The following listing has lines to check for the word "black"; give only the number of lines that contain it.

#### EXERCISE MATERIALS:
=== Section Start ===

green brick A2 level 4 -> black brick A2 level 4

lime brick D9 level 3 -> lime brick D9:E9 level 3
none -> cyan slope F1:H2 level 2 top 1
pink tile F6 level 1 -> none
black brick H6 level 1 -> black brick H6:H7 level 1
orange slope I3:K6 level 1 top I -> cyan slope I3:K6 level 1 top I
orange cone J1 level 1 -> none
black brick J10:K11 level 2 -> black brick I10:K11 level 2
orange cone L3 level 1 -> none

=== Section End ===

#### EXERCISE OUTPUT:
3